SHORT EXERCISE
Pick out every line below that contains the string "kern", and copy each one unchanged.

____ DATA PROVIDED

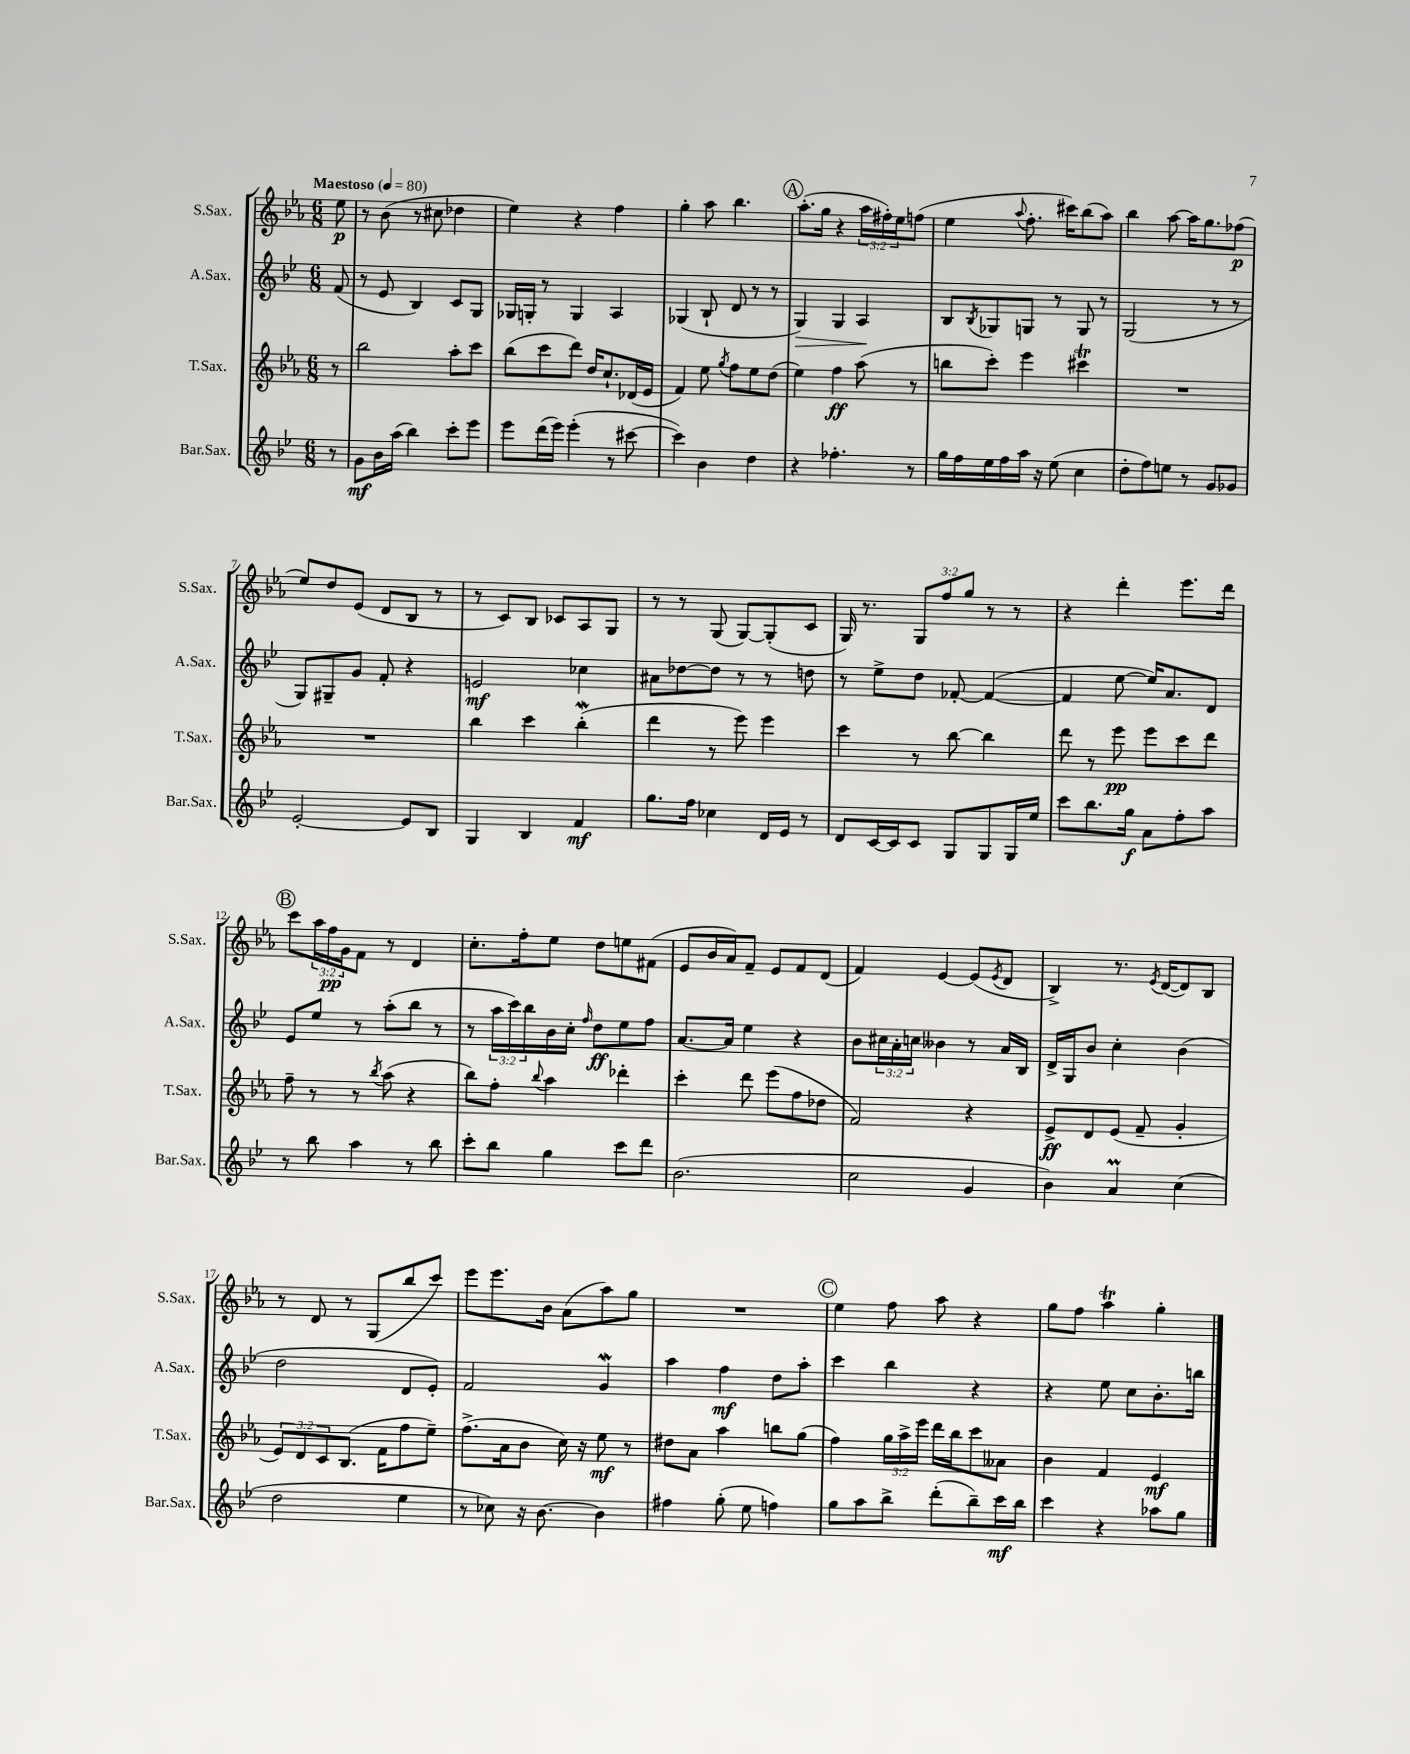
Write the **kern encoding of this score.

**kern	**kern	**kern	**kern
*staff4	*staff3	*staff2	*staff1
*clefG2	*clefG2	*clefG2	*clefG2
*k[b-e-]	*k[b-e-a-]	*k[b-e-]	*k[b-e-a-]
*M6/8	*M6/8	*M6/8	*M6/8
*MM80	*MM80	*MM80	*MM80
8r	8r	(8f	8ee-
=	=	=	=
8g	2bb-	8r	8r
16b-	.	8e-	(8b-
(16aa	.	.	.
4bb-)	.	4B-)	8r
.	.	.	8cc#
8ccc'	8aa-'	8c	4dd-
8eee-	8ccc	8G	.
=	=	=	=
8eee-	(8bb-	16G-	4ee-)
.	.	16G'	.
(16ddd	8ccc	8r	.
16eee-)	.	.	.
(4eee-'	8ddd)	4G	4r
.	16dd	.	.
.	8.cc`	.	.
8r	.	4A	4ff
[8ccc#	(16d-	.	.
.	16e-	.	.
=	=	=	=
4ccc#])	4f)	(4G-	4gg'
4b-	8ee-	8B-`	8aa-
.	8qgg	.	.
.	8ff	8d	4.bb-
4dd	8ee-	8r	.
.	(8dd	8r	.
=	=	=	=
4r	4ee-)	4G)	(8.aa-'
.	.	.	16gg
4.ff-'	4ff	4G	4r
.	(8aa-	4A	24aa-
.	.	.	24ff#')
.	.	.	24ee-
8r	8r	.	(8ff
=	=	=	=
16gg	8bb	8B-	4ee-
16ff	.	.	.
.	.	8qB-	.
16ee-	8ccc')	8G-	.
16ff	.	.	.
.	.	.	8qqaa-
16aa	4eee-	8G	8.ff'
16r	.	.	.
(8ee-	.	8r	.
.	.	.	16ccc#)
4cc	4ccc#	8G	(8bb-
.	.	8r	8aa-)
=	=	=	=
8dd'	2.r	(2G	4bb-
8ff)	.	.	.
8ee	.	.	[8aa-
8r	.	.	16aa-]
.	.	.	8.gg
8g	.	8r	.
8g-	.	8r	(8ff-
=	=	=	=
[2e-'	2.r	8G)	8ee-)
.	.	8G#~	8dd
.	.	8g	(8e-
.	.	8f'	8d
8e-]	.	4r	8B-
8B-	.	.	8r
=	=	=	=
4G	4bb-	2e	8r
.	.	.	8c)
4B-	4ccc	.	8B-
.	.	.	8c-
4f	(4bb-'	4cc-	8A-
.	.	.	8G
=	=	=	=
8.gg	4ddd	8a#	8r
.	.	[8dd-	8r
16ff	.	.	.
4cc-	8r	8dd-]	(8G
.	8eee-)	8r	[8G)
16d	4eee-	8r	(8G']
16e-	.	.	.
8r	.	8dd	8c
=	=	=	=
8d	4ccc	8r	16G)
.	.	.	8.r
[16c	.	8ee-^	.
16c]	.	.	.
8c	8r	8dd	12G
.	.	.	12ff
8G	[8bb-	[8f-'	.
.	.	.	12gg
8G	4bb-]	(4f-_	8r
16G	.	.	8r
16ee-	.	.	.
=	=	=	=
8ccc	8ddd	4f-]	4r
8.bb-	8r	.	.
.	8eee-	[8ee-	4ddd'
16gg	.	.	.
8a	8eee-	16ee-])	.
.	.	8.a	.
8ff'	8ccc	.	8.eee-
8aa	8ddd	8d	.
.	.	.	16ddd
=	=	=	=
8r	8ff~	8e-	8ccc
8bb-	8r	8ee-	24aa-
.	.	.	24ff
.	.	.	24g
4aa	8r	8r	8f
.	8qbb-	.	.
.	(8aa-	(8aa'	8r
8r	4r	8bb-	4d
8bb-	.	8r	.
=	=	=	=
8ccc'	8bb-)	8r	8.cc'
8bb-	8ff'	24aa	.
.	.	24ccc)	.
.	.	.	16ff'
.	.	24bb-	.
.	8qqbb-	.	.
4gg	4aa-	16b-	8ee-
.	.	16cc'	.
.	.	16qqff	.
.	.	8dd	8dd
8ccc	4ddd-'	8ee-	8ee
8ddd	.	8ff	(8f#
=	=	=	=
(2.b-	4ccc'	[8.a	8e-
.	.	.	16b-
.	.	16a]	16a-)
.	8ddd	4ee-	8f~
.	(8eee-	.	8e-
.	8ff	4r	8f
.	8dd-	.	(8d
=	=	=	=
2cc	2f)	8b-	4f)
.	.	24cc#	.
.	.	24a'	.
.	.	24cc	.
.	.	4b--	[4e-
4g	4r	8r	(8e-]
.	.	.	8qe-
.	.	16a	8d
.	.	16B-	.
=	=	=	=
4b-)	8e-^	16d^	4B-^)
.	.	16G	.
.	8d	8b-	.
4a	(8e-	4cc'	8.r
.	8f~	.	.
.	.	.	8qe-
.	.	.	([16d
(4cc	4g'	(4b-	8d])
.	.	.	8B-
=	=	=	=
2dd	12e-)	2dd	8r
.	12d	.	.
.	.	.	8d
.	12c	.	.
.	(8.B-	.	8r
.	.	.	(8G
.	16f	.	.
4ee-	8ff	8d	8bb-
.	8ee-~)	8e-')	8ccc)
=	=	=	=
8r	(8.ff^	2f	8eee-
8cc-)	.	.	8.eee-
.	16a-	.	.
16r	8b-	.	.
[8.b-	.	.	16b-
.	16cc)	.	(8a-
.	16r	.	.
4b-]	8ee-	4g	8aa-)
.	8r	.	8gg
=	=	=	=
4ff#	8dd#	4aa	2.r
.	8a-	.	.
(8gg'	4aa-	4ff	.
8ee-	.	.	.
4ff)	8bb	8dd	.
.	(8gg	8aa'	.
=	=	=	=
8gg	4ff)	4ccc	4ee-
8aa	.	.	.
8bb-^	24gg	4bb-	8ff
.	24aa-^	.	.
.	24eee-	.	.
(8ddd'	16ddd	.	8aa-
.	16bb-	.	.
8bb-~)	8ccc	4r	4r
16ccc	8a--	.	.
16bb-	.	.	.
=	=	=	=
4ccc	4b-	4r	8gg
.	.	.	8ff
4r	4f	8ee-	4aa-
.	.	8cc	.
8aa-	4e-	8.b-'	4gg'
8gg	.	.	.
.	.	16bb	.
==	==	==	==
*-	*-	*-	*-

________

TASK ANSWER
Write the **kern encoding of this score.
**kern	**kern	**kern	**kern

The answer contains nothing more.